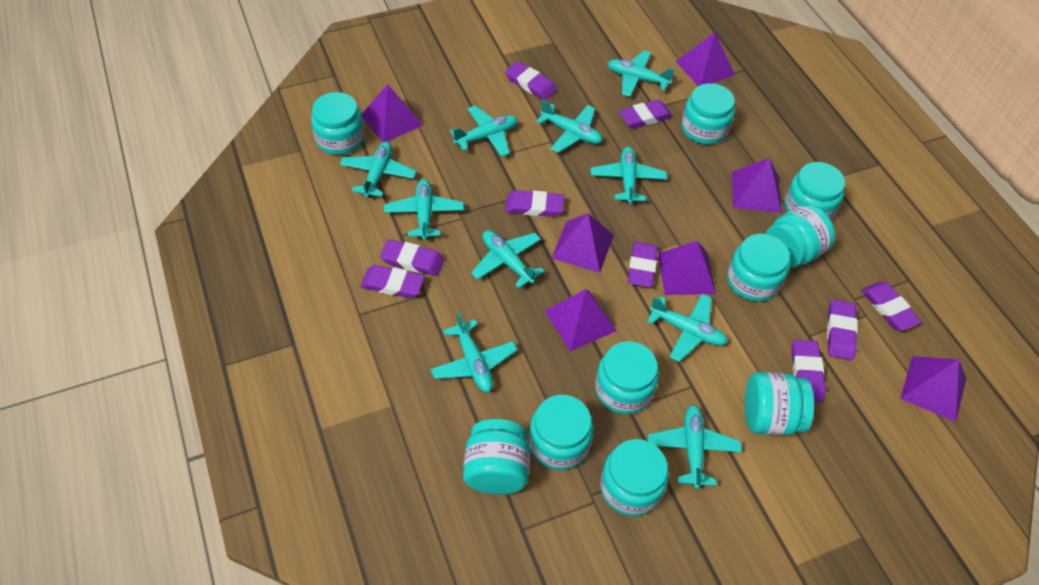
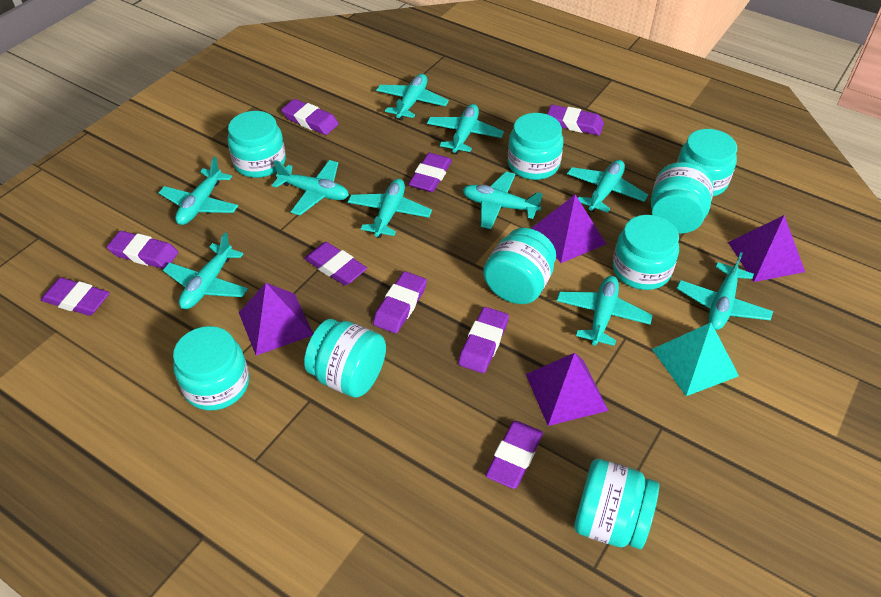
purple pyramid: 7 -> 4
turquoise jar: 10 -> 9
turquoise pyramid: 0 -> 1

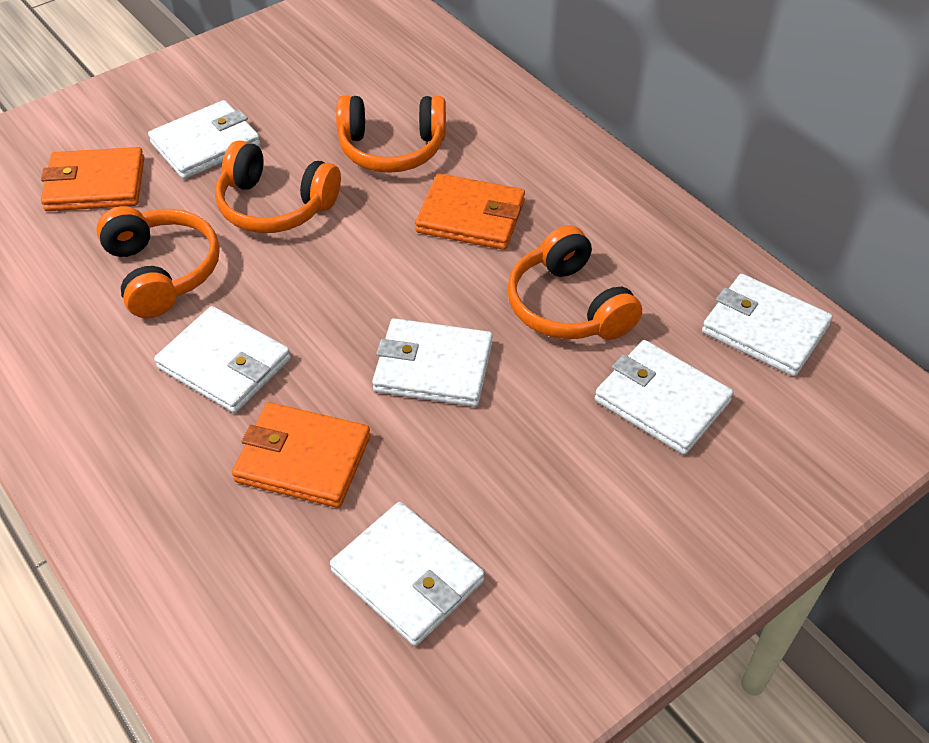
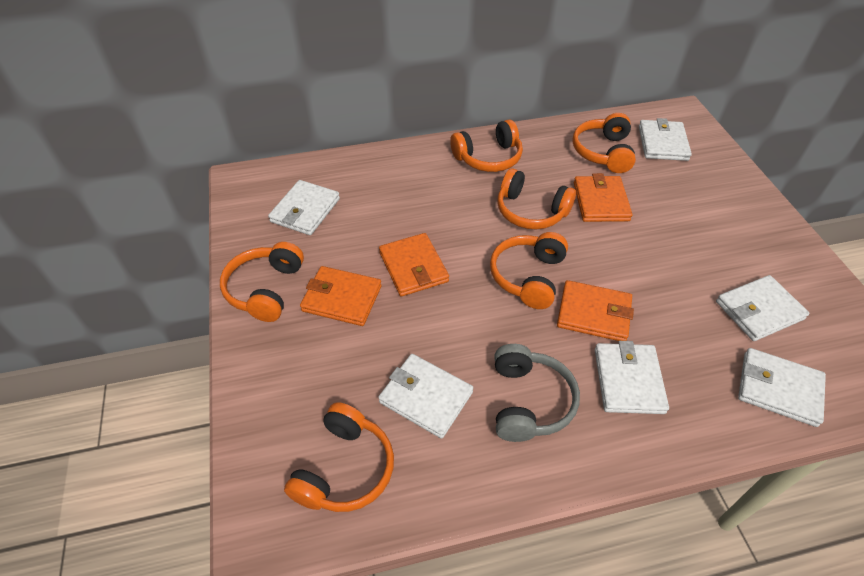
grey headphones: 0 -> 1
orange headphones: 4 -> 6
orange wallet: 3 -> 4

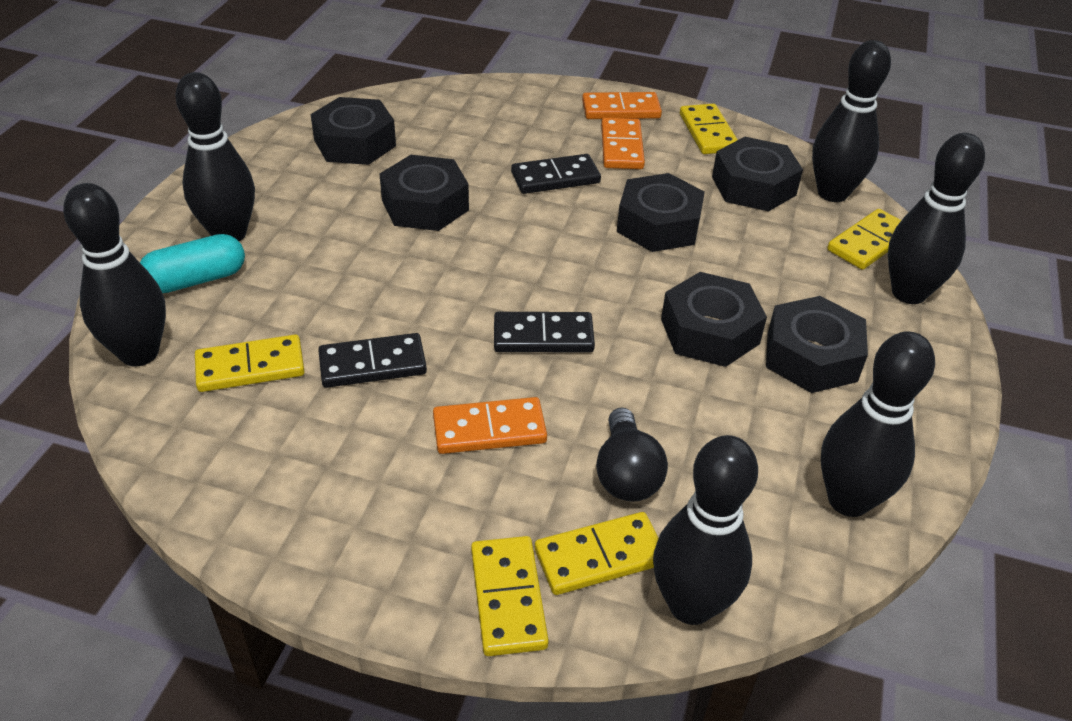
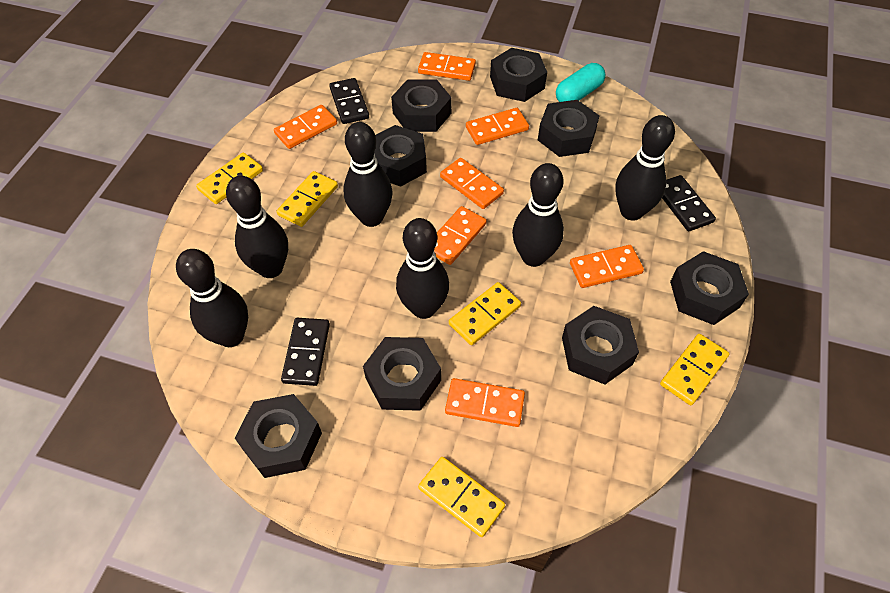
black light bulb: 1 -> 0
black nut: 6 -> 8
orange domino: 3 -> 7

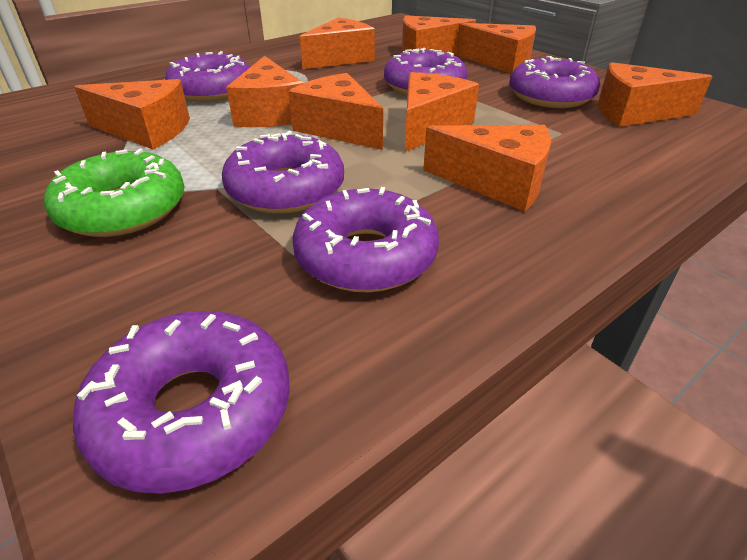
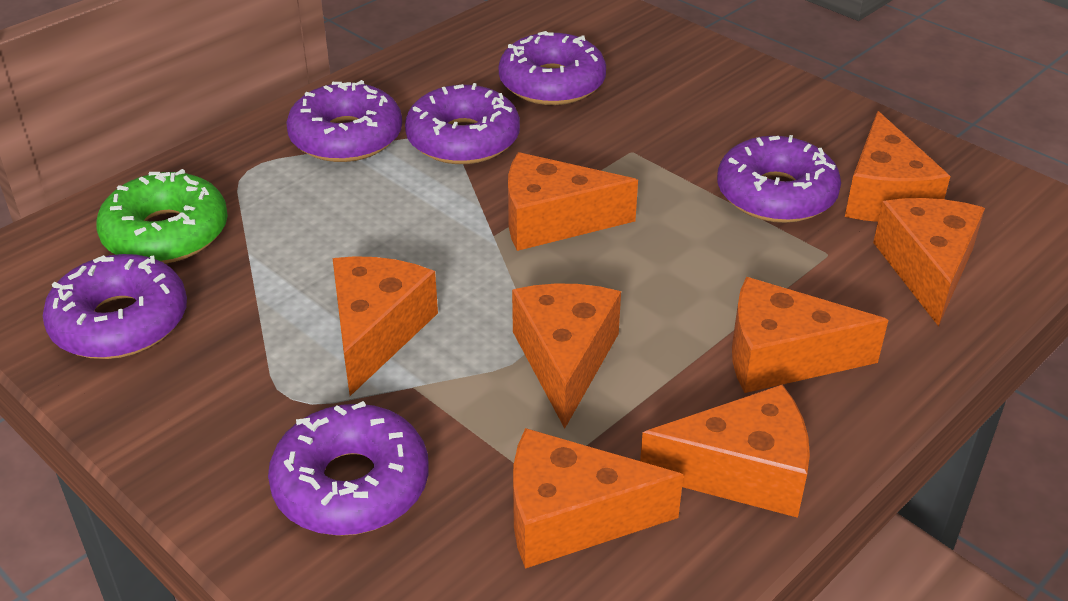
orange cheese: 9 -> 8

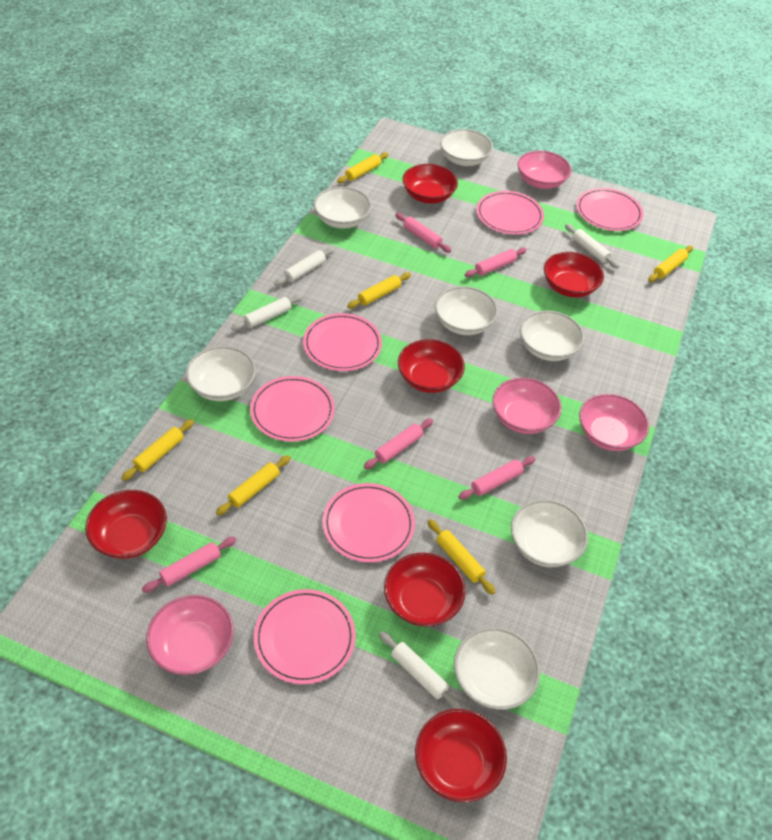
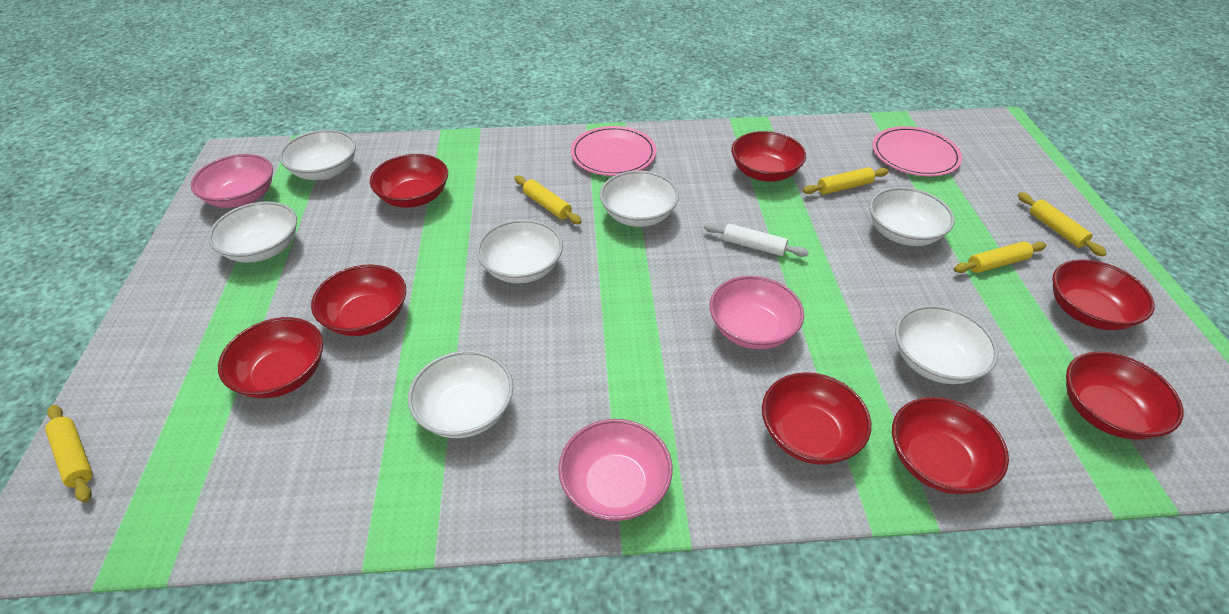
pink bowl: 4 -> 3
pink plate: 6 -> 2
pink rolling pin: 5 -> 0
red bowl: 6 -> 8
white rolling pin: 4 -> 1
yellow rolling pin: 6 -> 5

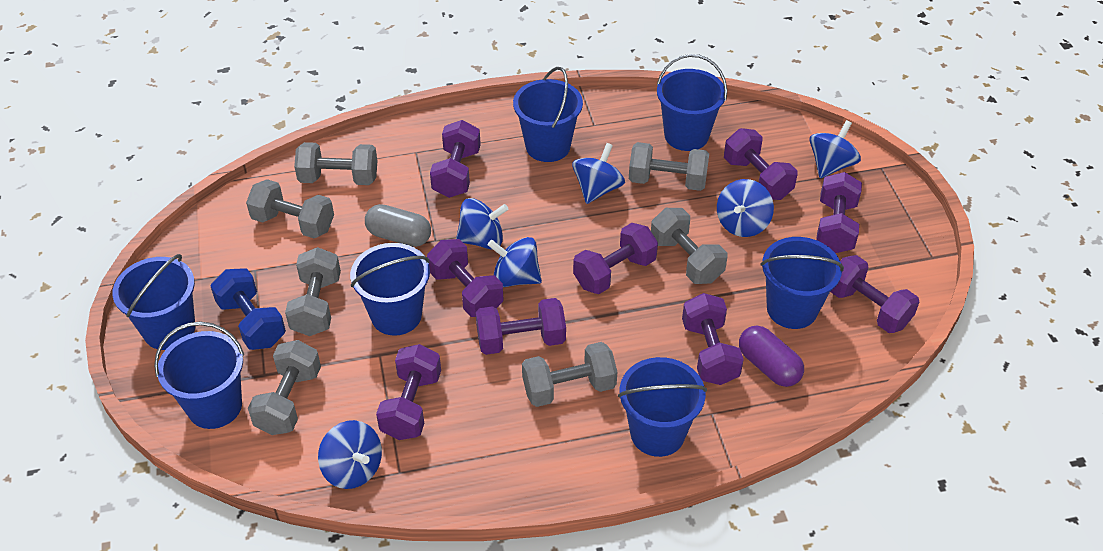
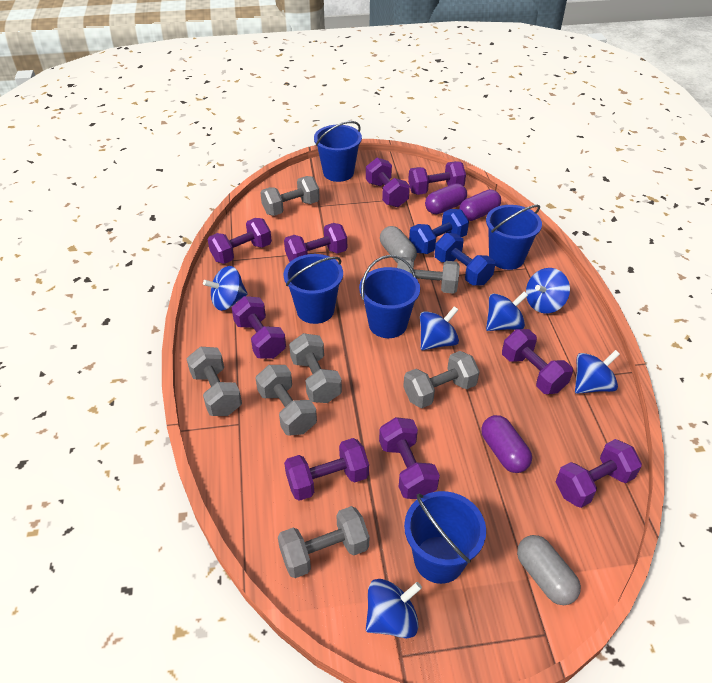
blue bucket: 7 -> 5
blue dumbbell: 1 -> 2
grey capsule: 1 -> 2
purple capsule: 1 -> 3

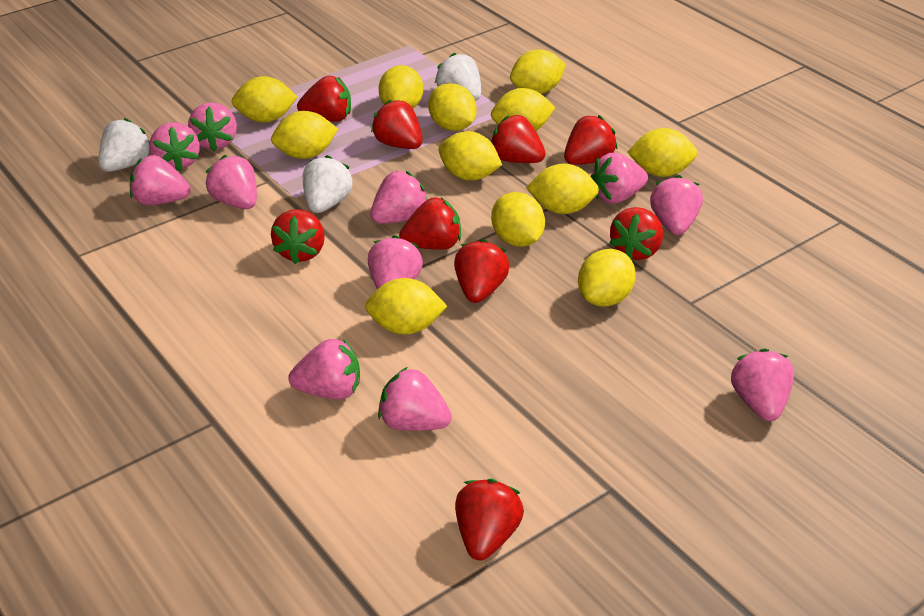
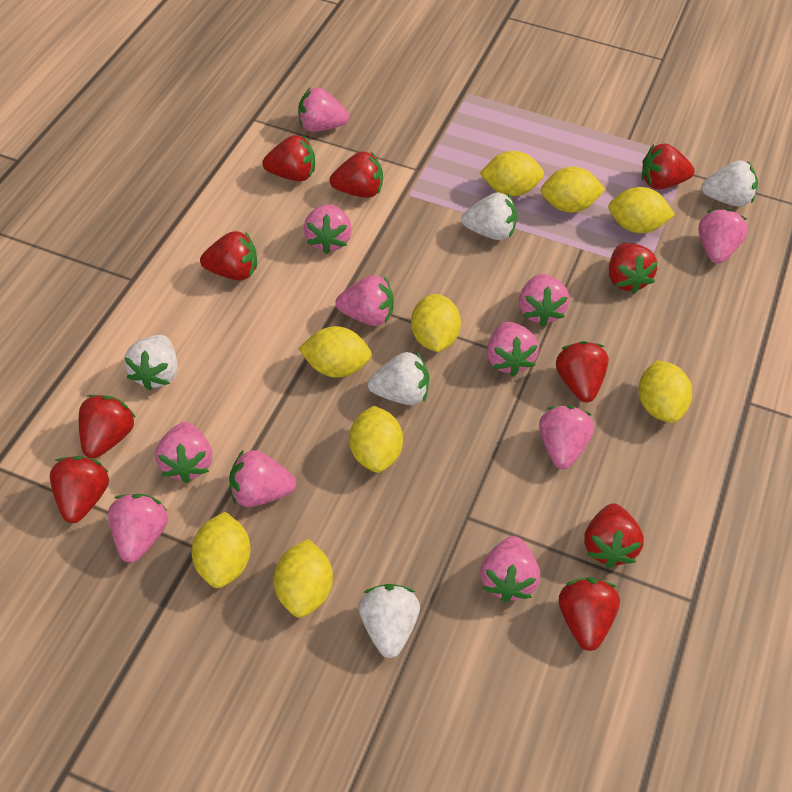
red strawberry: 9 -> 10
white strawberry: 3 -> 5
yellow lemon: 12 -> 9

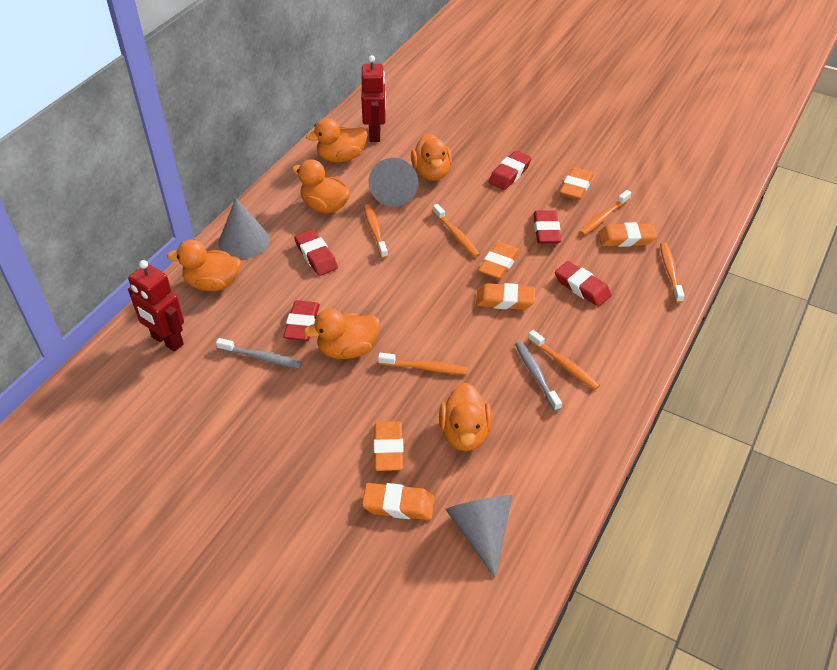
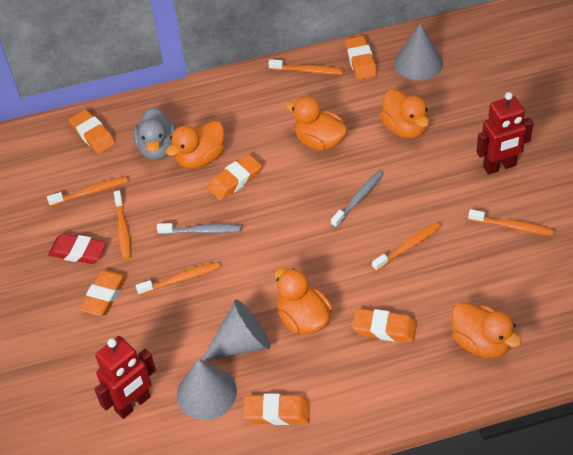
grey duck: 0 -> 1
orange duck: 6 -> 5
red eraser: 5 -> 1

▶ [WORK INSTRUCTIONS] The material above holds pictures; leave them out. Repeat exactly the lines from the one containing "pink bowl: 4 -> 3" through the one containing "orange duck: 6 -> 5", and nothing else.

▶ [SOLUTION]
pink bowl: 4 -> 3
pink plate: 6 -> 2
pink rolling pin: 5 -> 0
red bowl: 6 -> 8
white rolling pin: 4 -> 1
yellow rolling pin: 6 -> 5

blue bucket: 7 -> 5
blue dumbbell: 1 -> 2
grey capsule: 1 -> 2
purple capsule: 1 -> 3

red strawberry: 9 -> 10
white strawberry: 3 -> 5
yellow lemon: 12 -> 9

grey duck: 0 -> 1
orange duck: 6 -> 5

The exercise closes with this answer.